→ **WHAT THE TASK ASKS**
Your copy should hold only the lines from the one with "blue brick G1" to the one with "grey brick H1:I1", both included, each exactly as it stands below, with no pictures.
**** DATA FOR THE TASK
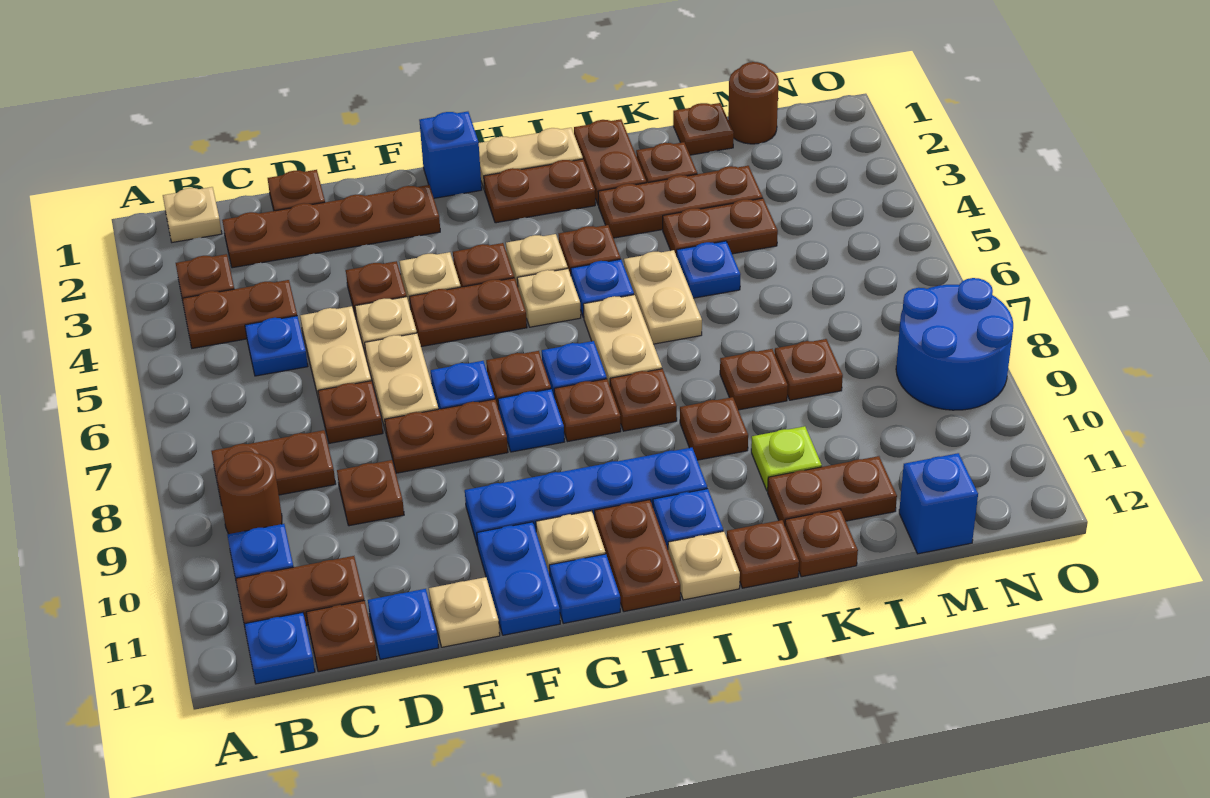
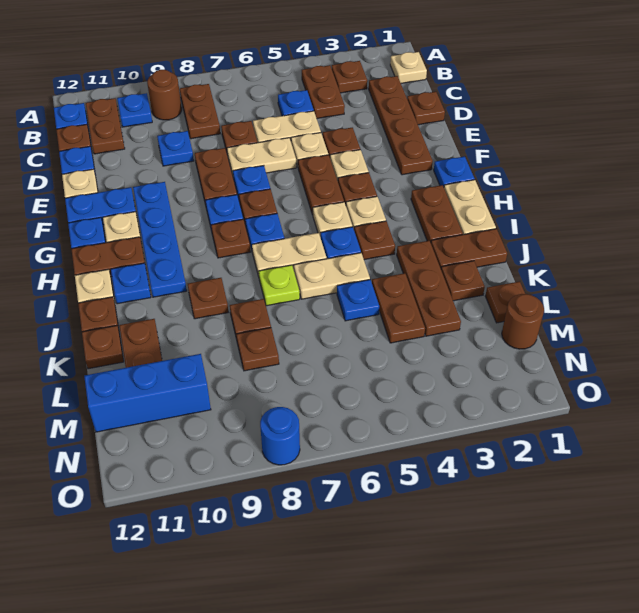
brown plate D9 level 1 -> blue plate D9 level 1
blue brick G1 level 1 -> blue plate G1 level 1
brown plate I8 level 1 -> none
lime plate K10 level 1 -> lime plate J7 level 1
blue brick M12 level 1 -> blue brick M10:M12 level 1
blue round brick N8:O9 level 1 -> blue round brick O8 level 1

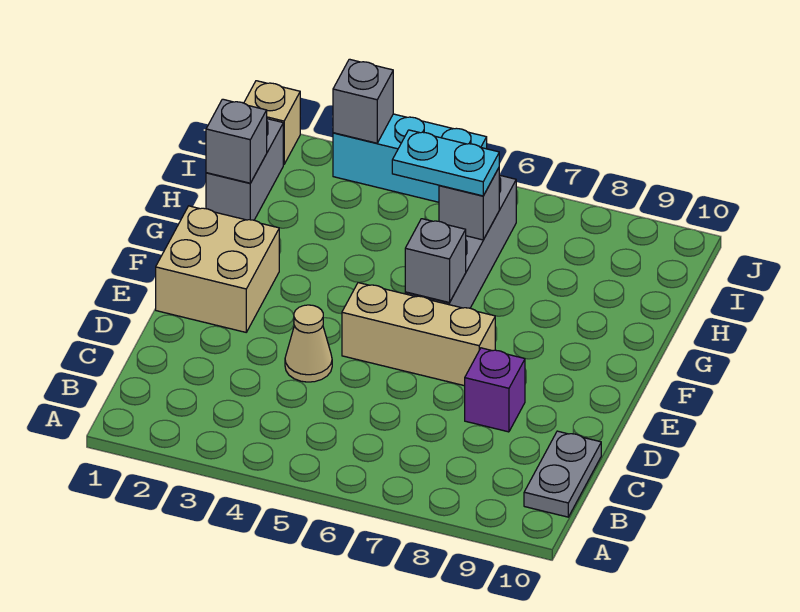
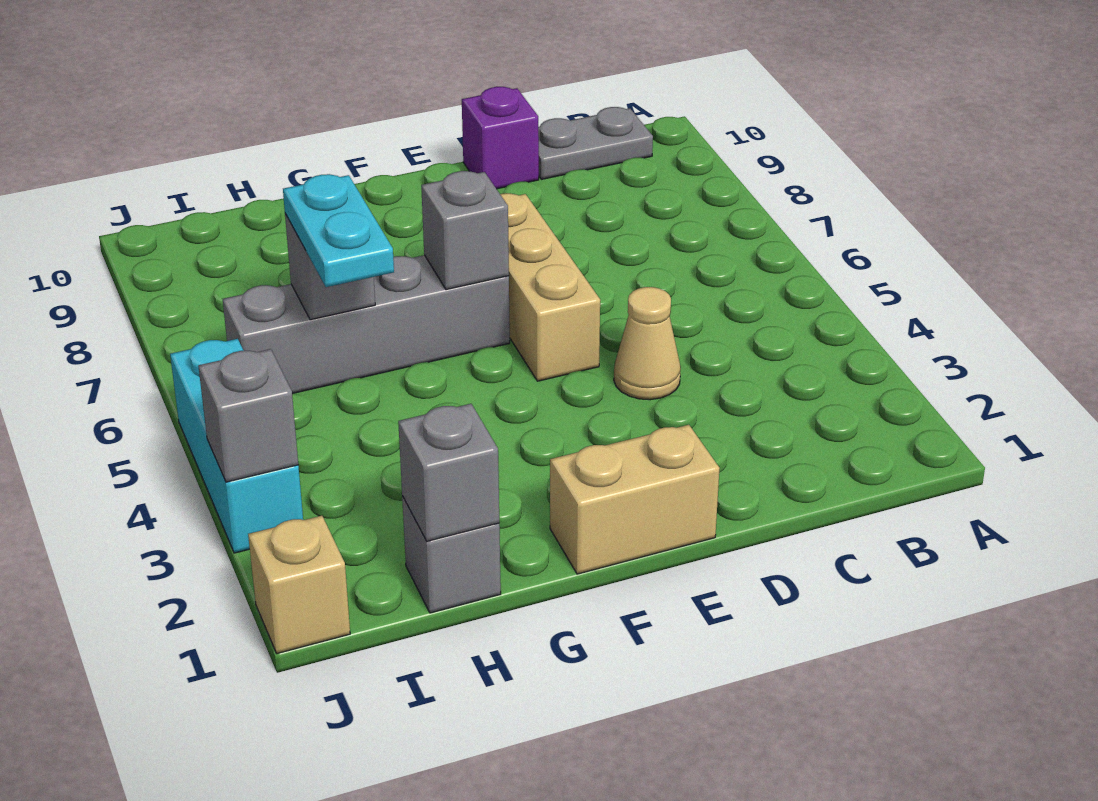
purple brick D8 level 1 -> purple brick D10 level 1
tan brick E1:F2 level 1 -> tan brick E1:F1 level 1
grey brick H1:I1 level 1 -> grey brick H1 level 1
********
**** DATA FOR THE TASK
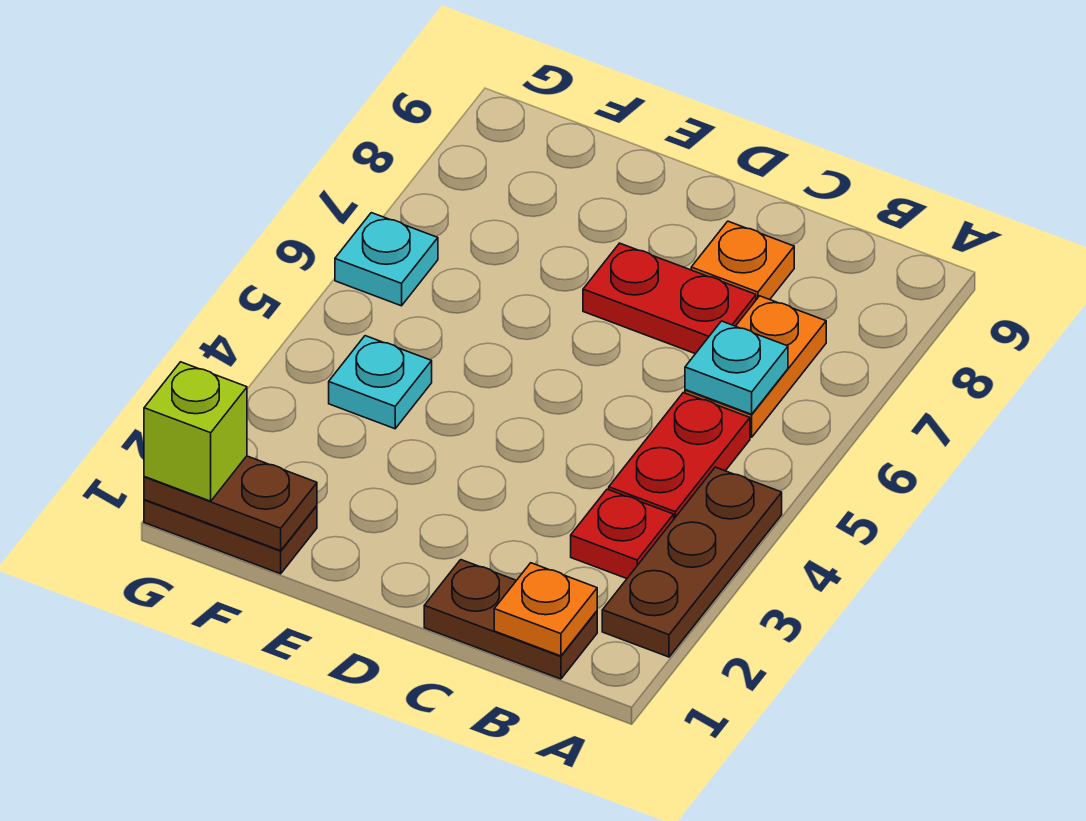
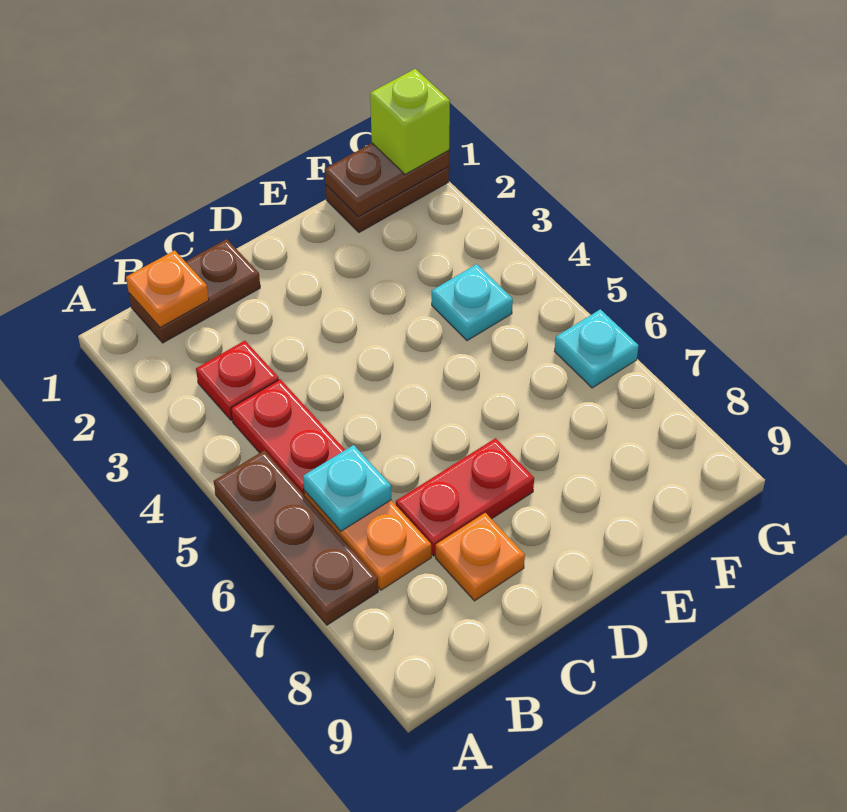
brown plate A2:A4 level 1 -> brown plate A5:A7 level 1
********
→ **EXPECTED ANSWER**
blue brick G1 level 1 -> blue plate G1 level 1
brown plate I8 level 1 -> none
lime plate K10 level 1 -> lime plate J7 level 1
blue brick M12 level 1 -> blue brick M10:M12 level 1
blue round brick N8:O9 level 1 -> blue round brick O8 level 1

purple brick D8 level 1 -> purple brick D10 level 1
tan brick E1:F2 level 1 -> tan brick E1:F1 level 1
grey brick H1:I1 level 1 -> grey brick H1 level 1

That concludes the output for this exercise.